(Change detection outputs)
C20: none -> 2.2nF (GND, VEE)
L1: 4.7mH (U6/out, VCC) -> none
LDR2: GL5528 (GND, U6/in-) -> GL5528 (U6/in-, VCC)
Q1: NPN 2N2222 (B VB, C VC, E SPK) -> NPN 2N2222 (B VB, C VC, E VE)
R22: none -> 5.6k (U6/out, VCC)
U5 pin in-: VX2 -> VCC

### Action item
Could you restate the records above word for word?

### Solution to this exercise
C20: none -> 2.2nF (GND, VEE)
L1: 4.7mH (U6/out, VCC) -> none
LDR2: GL5528 (GND, U6/in-) -> GL5528 (U6/in-, VCC)
Q1: NPN 2N2222 (B VB, C VC, E SPK) -> NPN 2N2222 (B VB, C VC, E VE)
R22: none -> 5.6k (U6/out, VCC)
U5 pin in-: VX2 -> VCC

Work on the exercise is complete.